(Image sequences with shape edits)
# # #
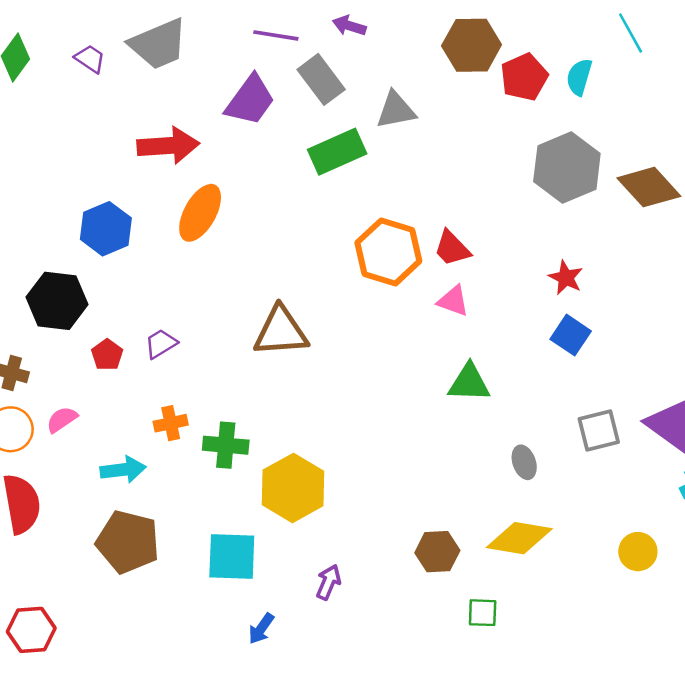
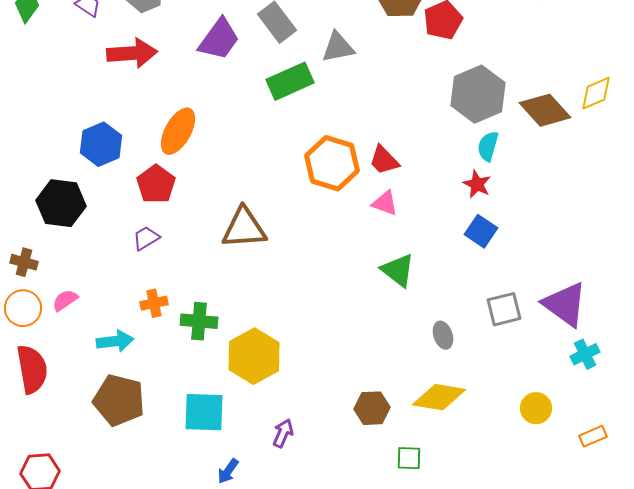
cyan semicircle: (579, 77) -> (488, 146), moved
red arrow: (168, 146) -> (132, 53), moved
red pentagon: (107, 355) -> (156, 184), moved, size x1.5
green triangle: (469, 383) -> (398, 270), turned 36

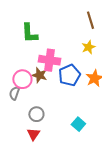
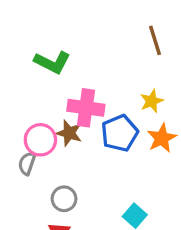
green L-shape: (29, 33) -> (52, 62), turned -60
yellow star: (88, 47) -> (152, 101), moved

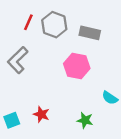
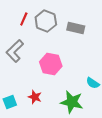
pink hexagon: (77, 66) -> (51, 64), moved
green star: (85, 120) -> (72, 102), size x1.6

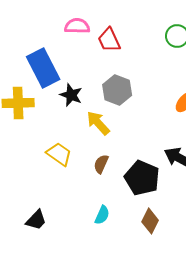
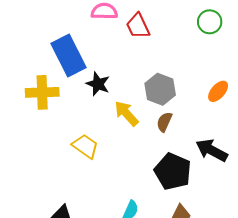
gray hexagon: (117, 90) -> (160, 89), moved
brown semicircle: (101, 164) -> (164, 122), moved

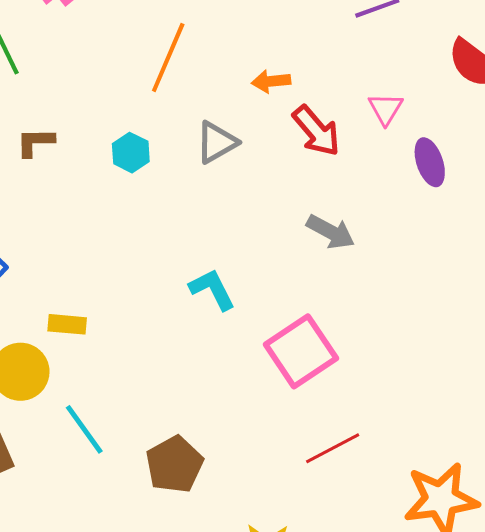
# # #
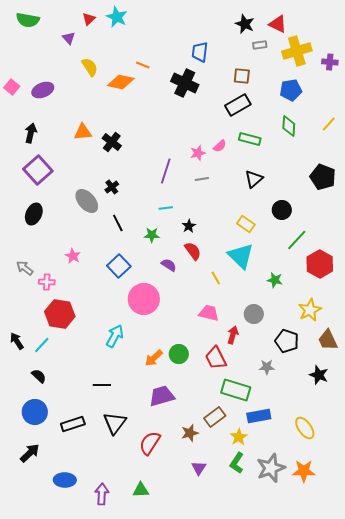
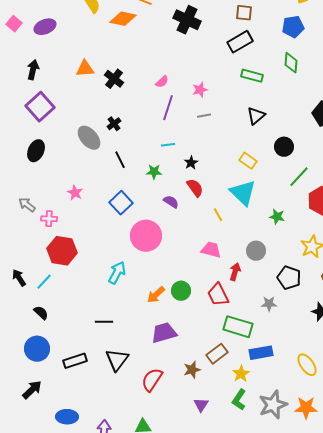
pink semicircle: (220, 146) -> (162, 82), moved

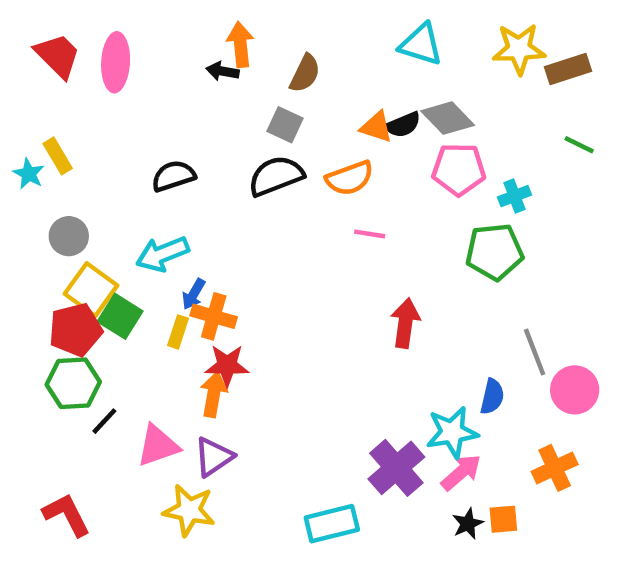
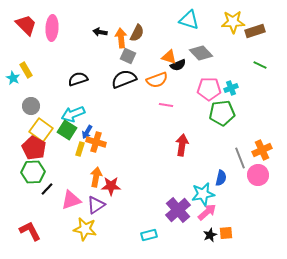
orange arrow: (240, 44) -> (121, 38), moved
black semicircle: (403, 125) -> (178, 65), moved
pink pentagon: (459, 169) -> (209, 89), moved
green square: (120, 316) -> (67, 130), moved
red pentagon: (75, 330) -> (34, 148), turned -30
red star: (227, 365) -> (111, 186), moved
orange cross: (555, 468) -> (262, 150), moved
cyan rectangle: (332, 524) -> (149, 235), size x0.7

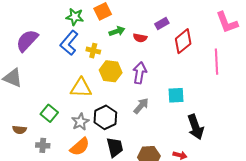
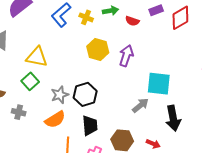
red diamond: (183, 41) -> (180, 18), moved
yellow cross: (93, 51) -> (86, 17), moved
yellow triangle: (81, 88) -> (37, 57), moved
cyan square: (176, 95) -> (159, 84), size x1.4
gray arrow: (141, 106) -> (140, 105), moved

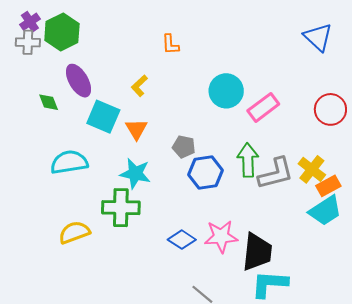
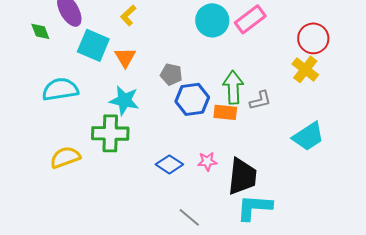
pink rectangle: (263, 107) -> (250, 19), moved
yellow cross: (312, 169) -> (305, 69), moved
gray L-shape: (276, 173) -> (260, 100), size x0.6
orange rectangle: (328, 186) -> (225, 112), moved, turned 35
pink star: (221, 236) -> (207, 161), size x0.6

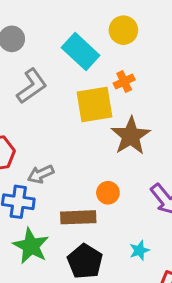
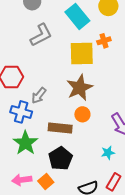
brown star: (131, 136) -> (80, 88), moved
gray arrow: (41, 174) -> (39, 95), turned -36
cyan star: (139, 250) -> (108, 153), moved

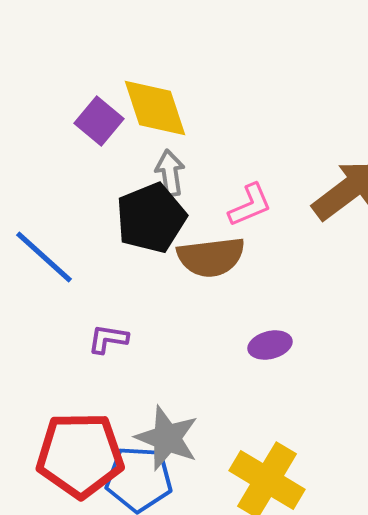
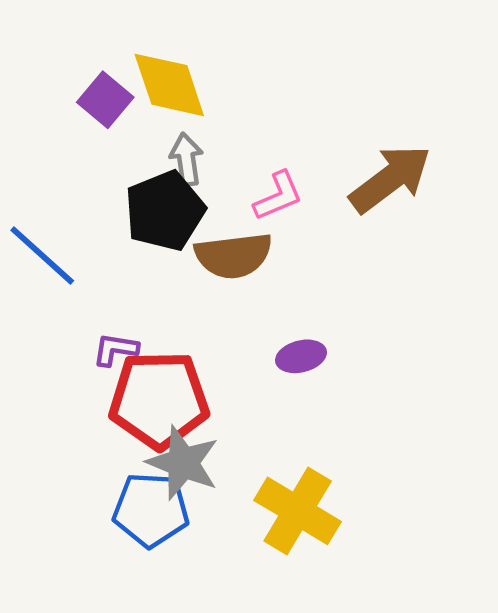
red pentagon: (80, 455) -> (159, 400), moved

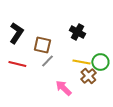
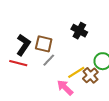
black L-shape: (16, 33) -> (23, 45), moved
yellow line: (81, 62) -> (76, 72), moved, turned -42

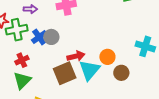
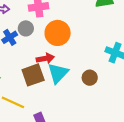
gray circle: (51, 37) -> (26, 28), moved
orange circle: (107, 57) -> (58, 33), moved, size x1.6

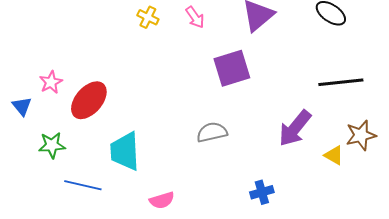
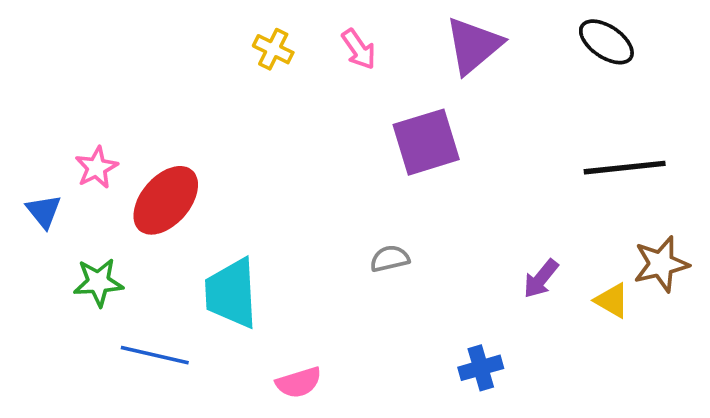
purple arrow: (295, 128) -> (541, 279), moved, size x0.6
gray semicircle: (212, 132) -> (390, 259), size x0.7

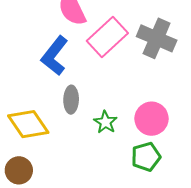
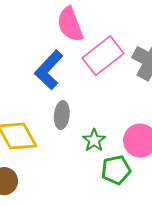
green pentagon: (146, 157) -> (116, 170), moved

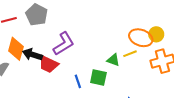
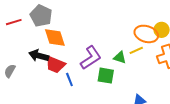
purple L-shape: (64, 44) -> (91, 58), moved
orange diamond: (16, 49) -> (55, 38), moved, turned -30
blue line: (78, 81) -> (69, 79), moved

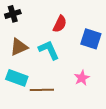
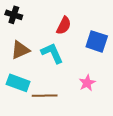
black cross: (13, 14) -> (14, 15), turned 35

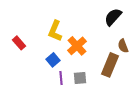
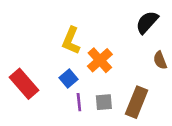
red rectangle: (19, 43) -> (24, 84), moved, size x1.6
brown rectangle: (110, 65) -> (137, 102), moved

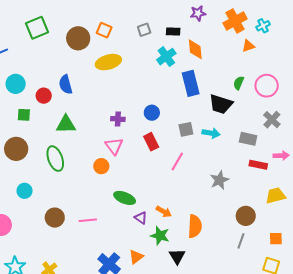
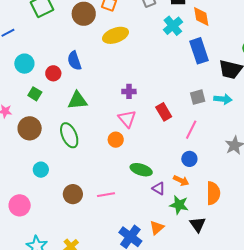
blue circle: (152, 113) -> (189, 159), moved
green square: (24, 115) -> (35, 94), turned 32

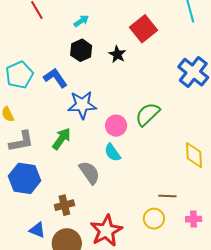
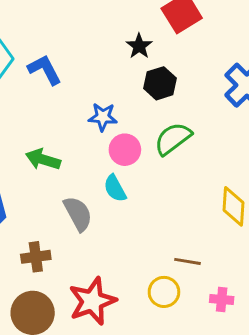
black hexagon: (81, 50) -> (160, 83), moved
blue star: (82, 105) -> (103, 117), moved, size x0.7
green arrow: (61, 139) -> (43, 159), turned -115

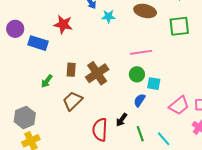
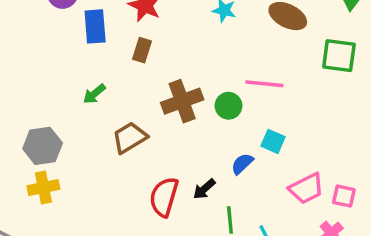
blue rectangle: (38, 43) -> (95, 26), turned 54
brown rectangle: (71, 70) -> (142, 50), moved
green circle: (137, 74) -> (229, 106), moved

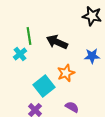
# # #
For this exercise, transcribe exactly the part of the records above that opens with the line containing "green triangle: (469, 383)" and closes with the one containing "brown semicircle: (101, 164)". Pictures are not part of the copy.

green triangle: (469, 383) -> (398, 270), turned 36

green L-shape: (29, 33) -> (52, 62), turned -60
yellow star: (88, 47) -> (152, 101), moved

pink hexagon: (77, 66) -> (51, 64), moved
green star: (85, 120) -> (72, 102), size x1.6

gray hexagon: (117, 90) -> (160, 89), moved
brown semicircle: (101, 164) -> (164, 122), moved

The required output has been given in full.